*** Stored data Section Begins ***

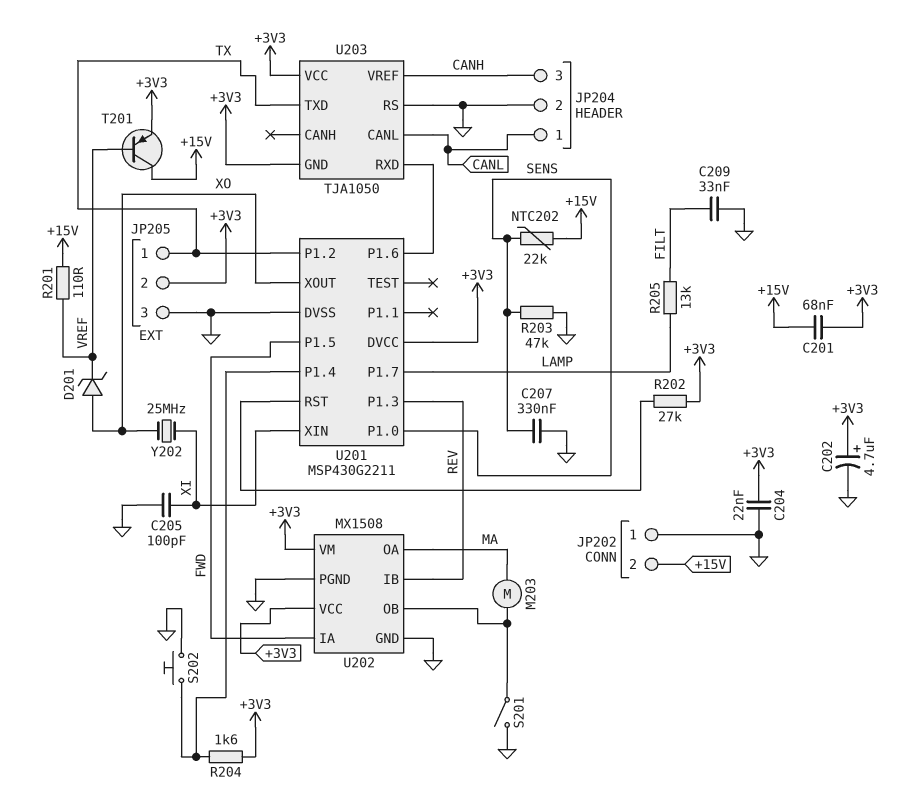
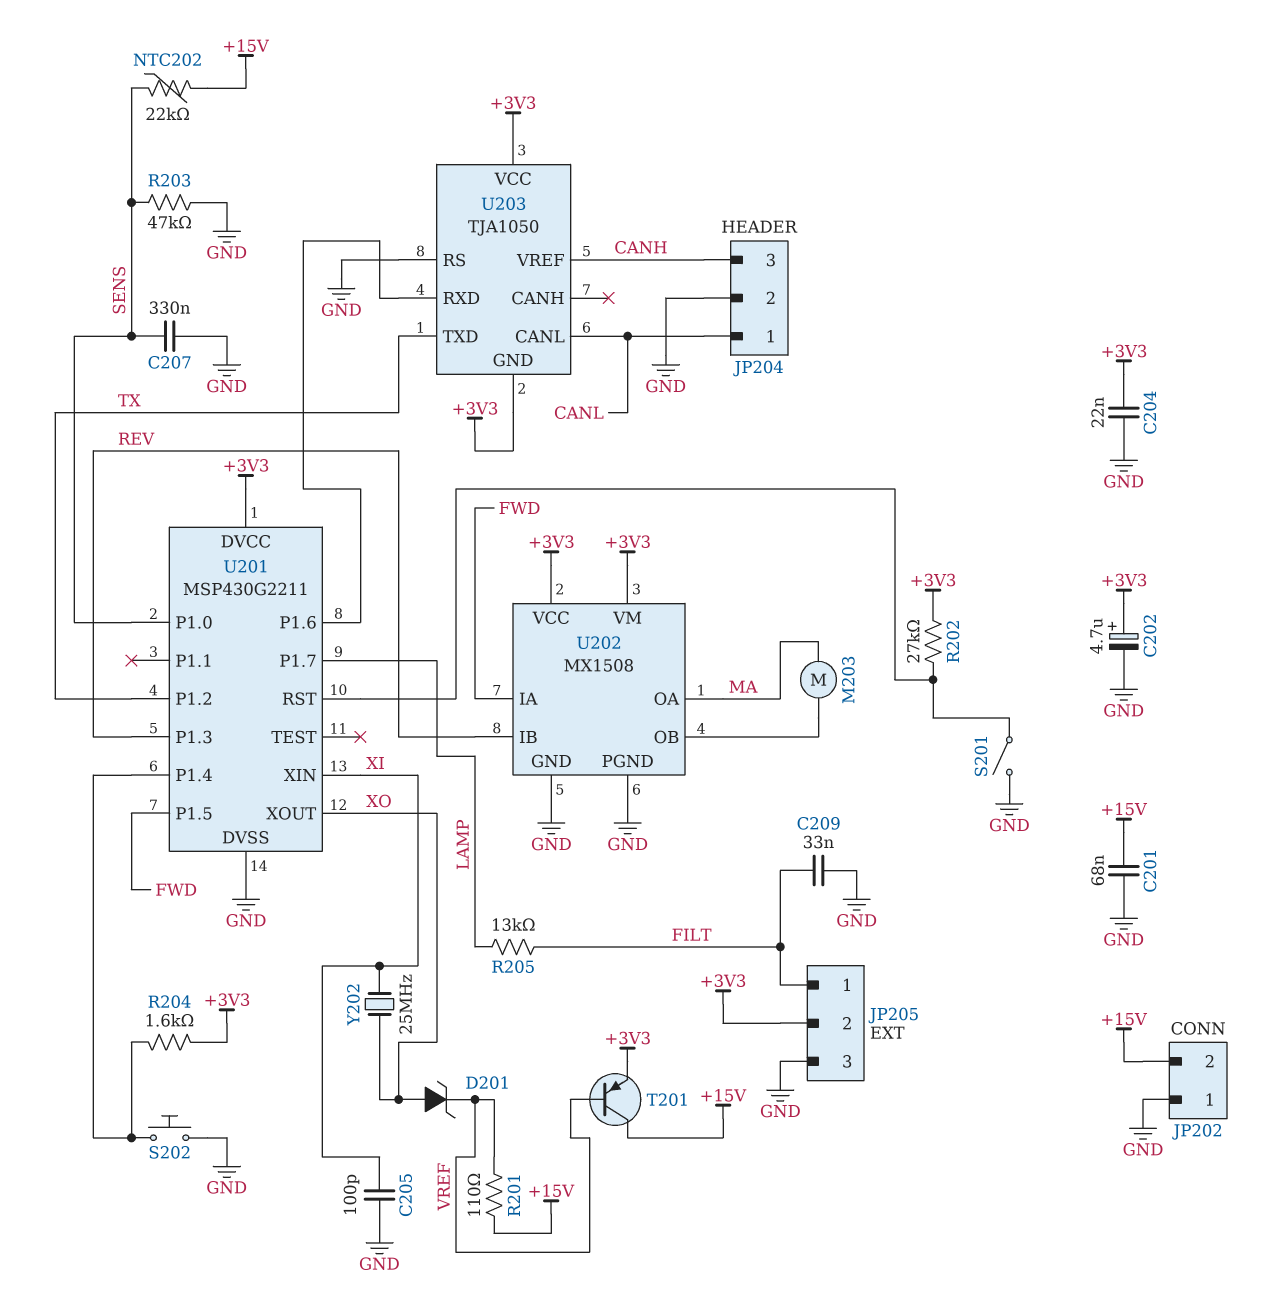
C201: 68nF (+3V3, +15V) -> 68nF (+15V, GND)
JP205 pin 1: TX -> FILT
S201: switch (GND, U202/OB) -> switch (GND, U201/RST)

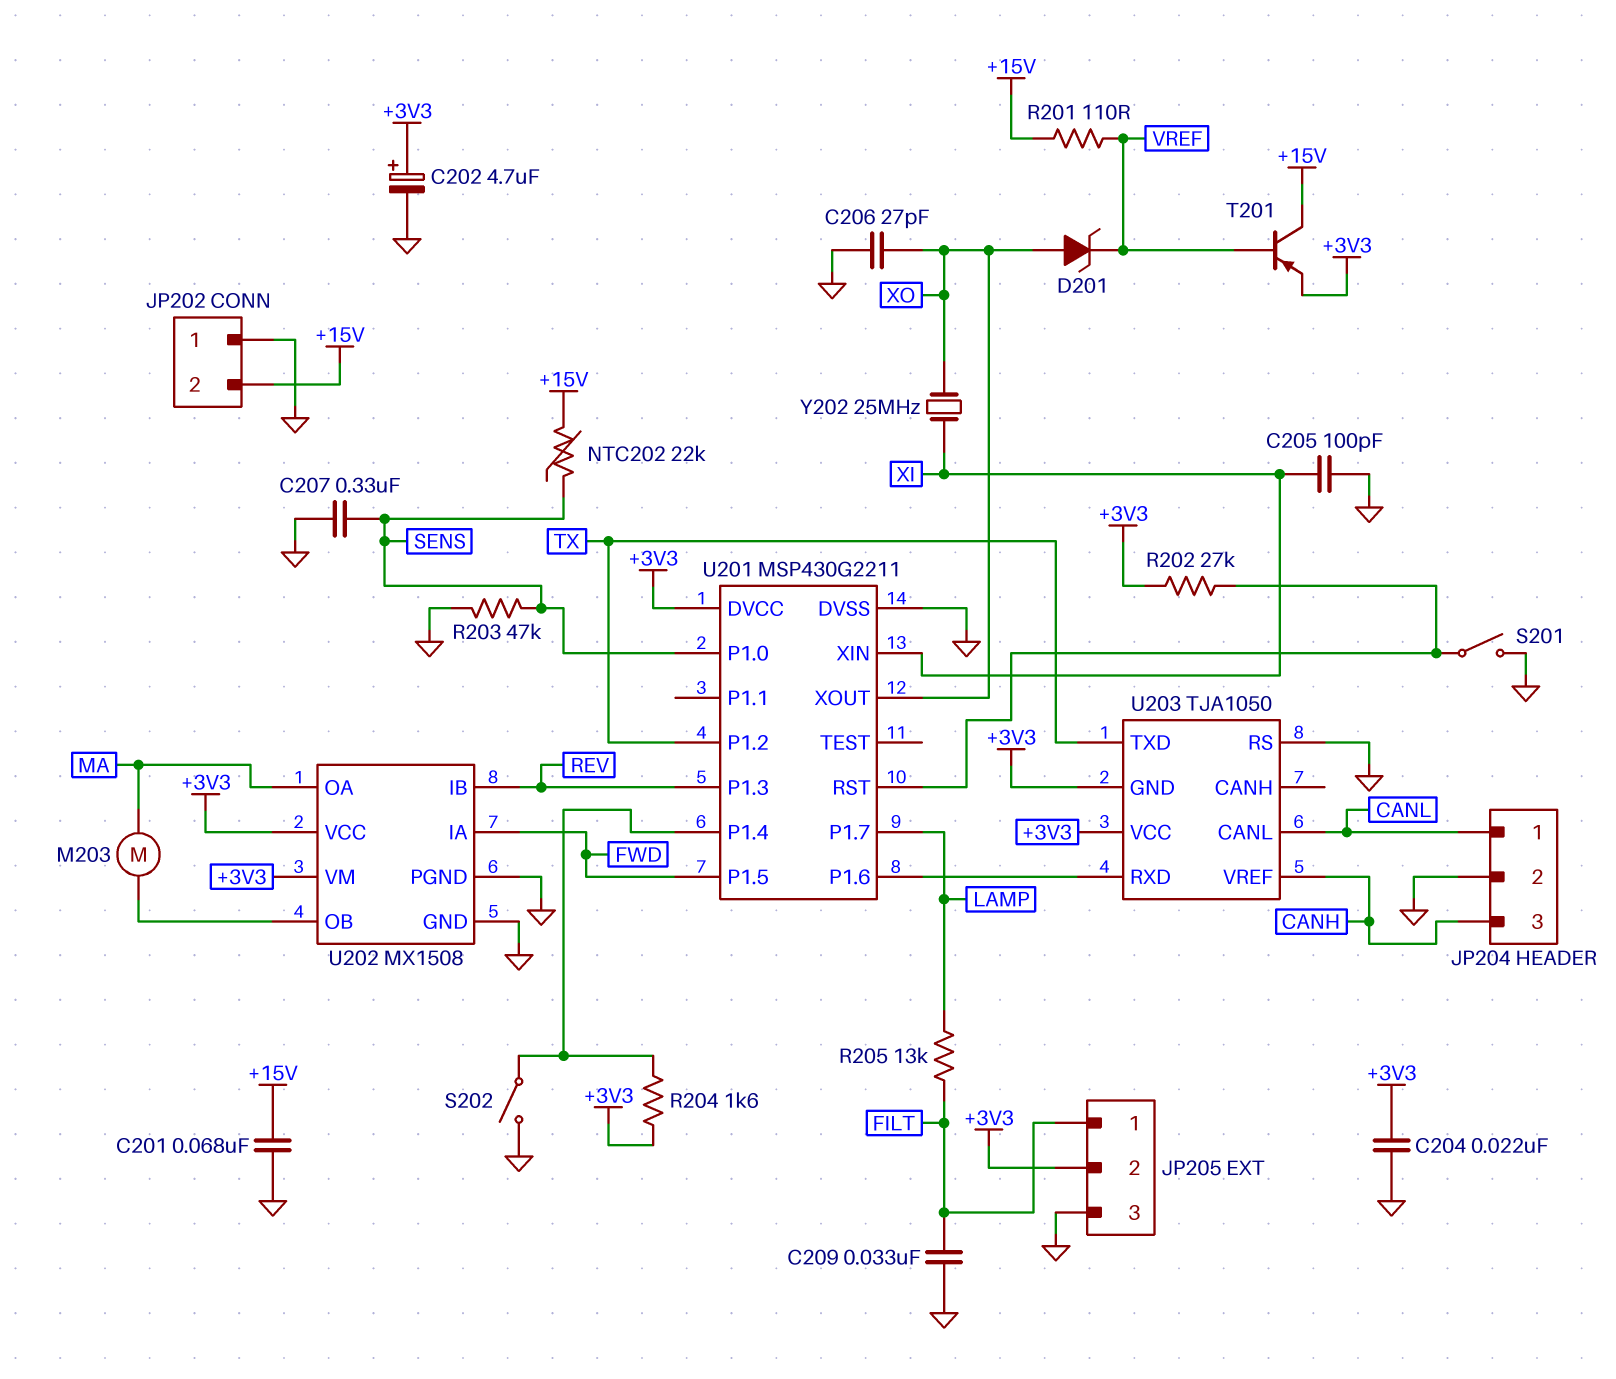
C206: none -> 27pF (GND, XO)
S202: button (GND, U201/P1.4) -> switch (GND, U201/P1.4)

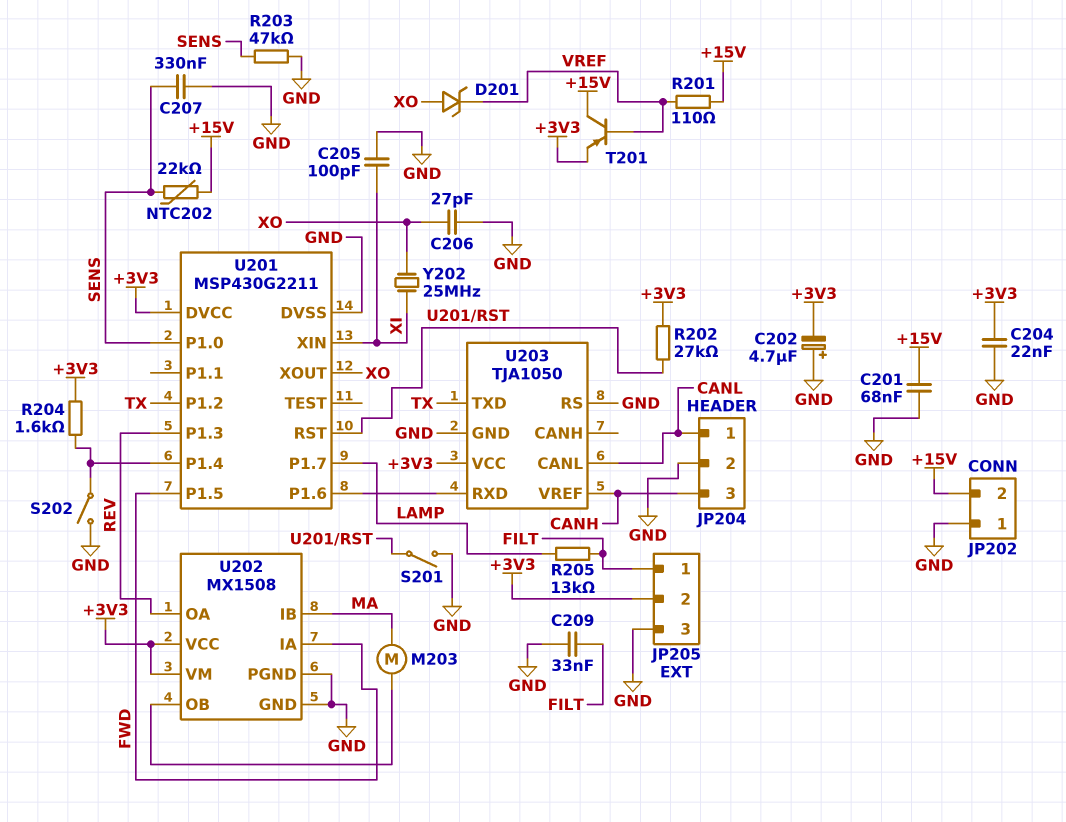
C202: 4.7uF (plus +3V3, minus GND) -> 4.7uF (plus GND, minus +3V3)
U202 pin IB: REV -> MA
U202 pin OA: MA -> REV
U203 pin GND: +3V3 -> GND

*** Stored data Section Ends ***

What you are asked to do:
Pictures aside, give the data again exactly as it appears.

Answer for the task:
C201: 68nF (+3V3, +15V) -> 68nF (+15V, GND)
JP205 pin 1: TX -> FILT
S201: switch (GND, U202/OB) -> switch (GND, U201/RST)

C206: none -> 27pF (GND, XO)
S202: button (GND, U201/P1.4) -> switch (GND, U201/P1.4)

C202: 4.7uF (plus +3V3, minus GND) -> 4.7uF (plus GND, minus +3V3)
U202 pin IB: REV -> MA
U202 pin OA: MA -> REV
U203 pin GND: +3V3 -> GND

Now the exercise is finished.